++++ EXTRACTED MATERIAL

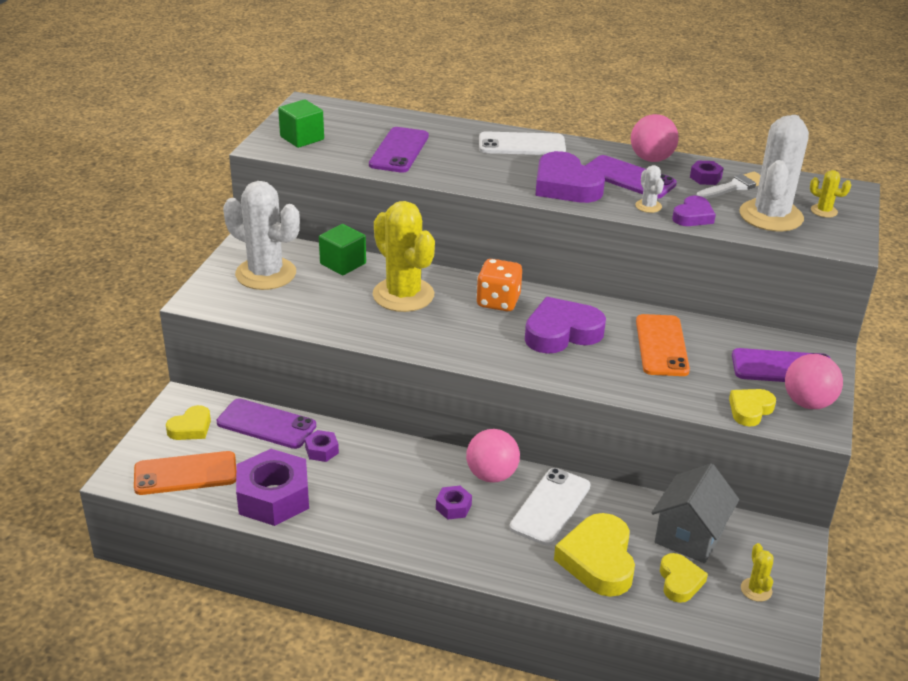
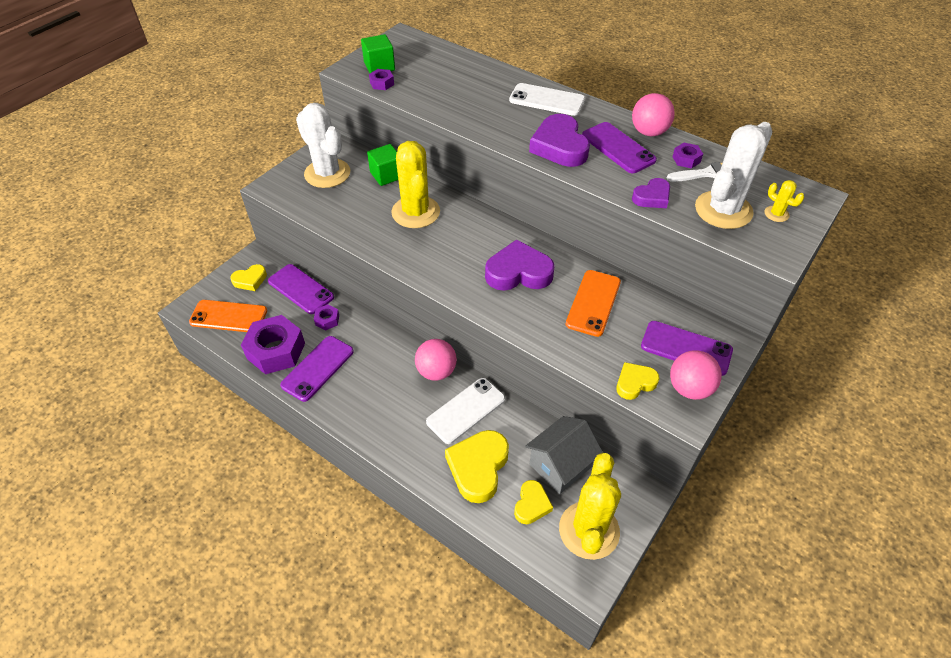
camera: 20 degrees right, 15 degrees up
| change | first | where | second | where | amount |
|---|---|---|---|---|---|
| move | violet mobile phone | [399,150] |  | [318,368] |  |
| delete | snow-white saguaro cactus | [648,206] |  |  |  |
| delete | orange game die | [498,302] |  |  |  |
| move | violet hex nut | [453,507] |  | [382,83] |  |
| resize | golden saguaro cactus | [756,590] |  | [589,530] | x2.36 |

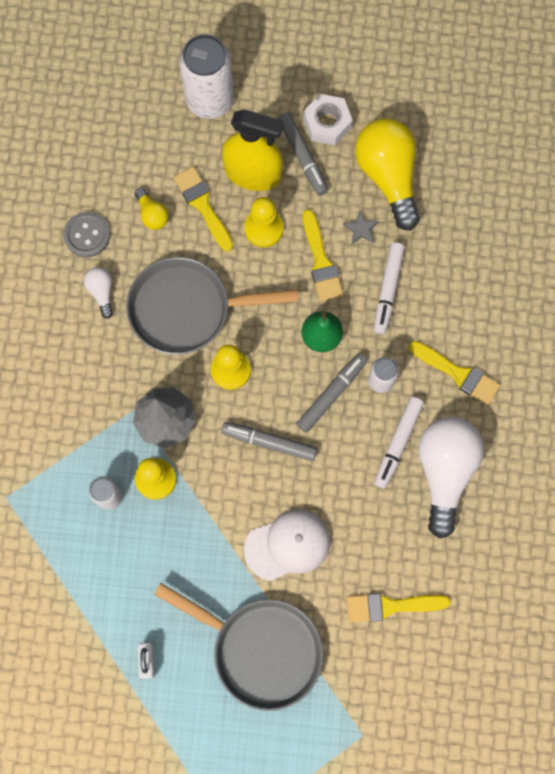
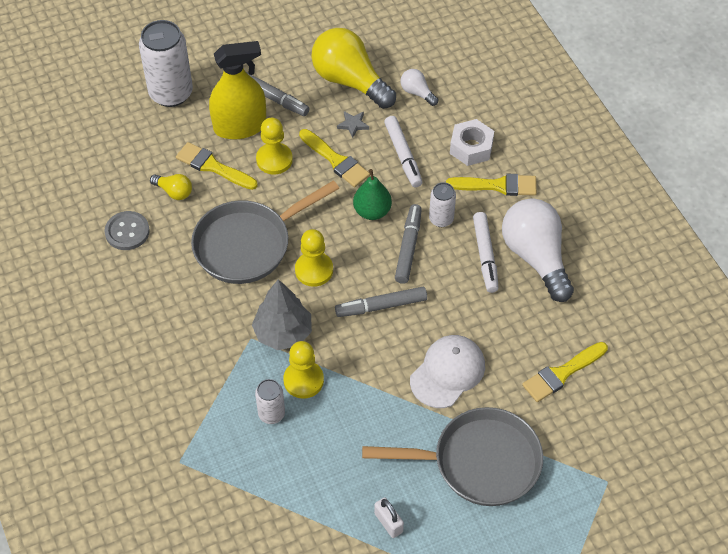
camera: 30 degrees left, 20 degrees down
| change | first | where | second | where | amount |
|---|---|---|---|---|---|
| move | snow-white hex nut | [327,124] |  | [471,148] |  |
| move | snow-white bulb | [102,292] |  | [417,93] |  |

++++++++
++++ EXTRACTED MATERIAL

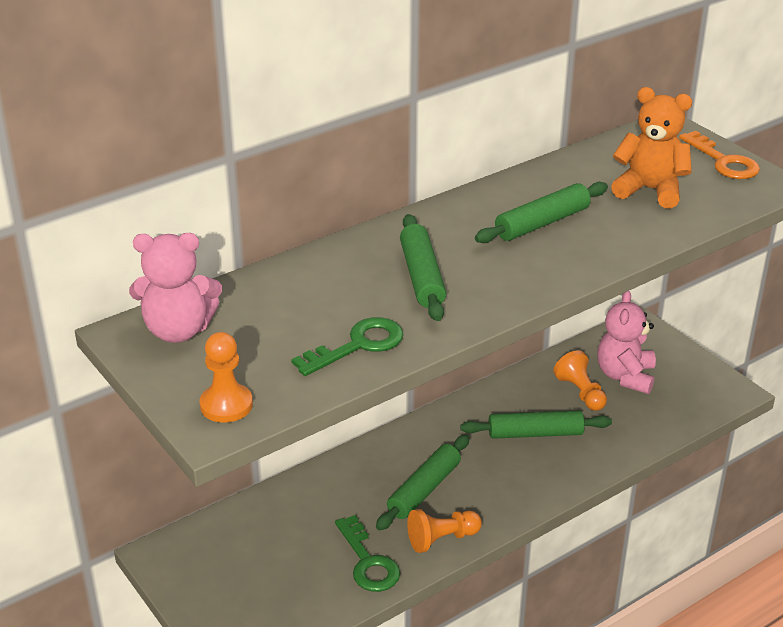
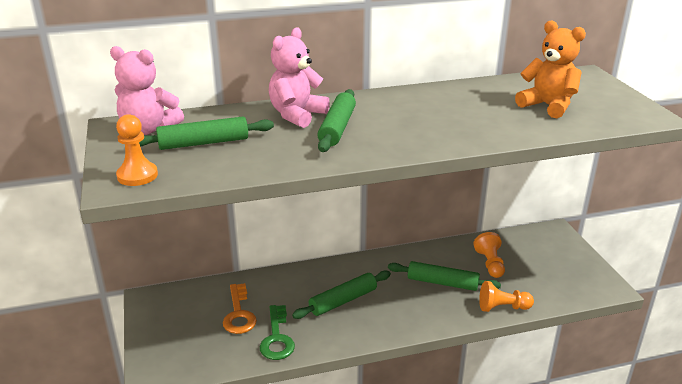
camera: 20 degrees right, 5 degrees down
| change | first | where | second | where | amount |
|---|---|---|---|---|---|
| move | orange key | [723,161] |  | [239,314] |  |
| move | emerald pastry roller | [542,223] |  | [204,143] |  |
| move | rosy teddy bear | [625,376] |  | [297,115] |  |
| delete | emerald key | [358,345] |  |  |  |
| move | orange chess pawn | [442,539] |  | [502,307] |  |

++++++++

TO DO »
Copy exactly the stretch of data above from the line with "orange key |" through the line with "orange chess pawn", and omit all other lines.

RESPONSE AREA »
| move | orange key | [723,161] |  | [239,314] |  |
| move | emerald pastry roller | [542,223] |  | [204,143] |  |
| move | rosy teddy bear | [625,376] |  | [297,115] |  |
| delete | emerald key | [358,345] |  |  |  |
| move | orange chess pawn | [442,539] |  | [502,307] |  |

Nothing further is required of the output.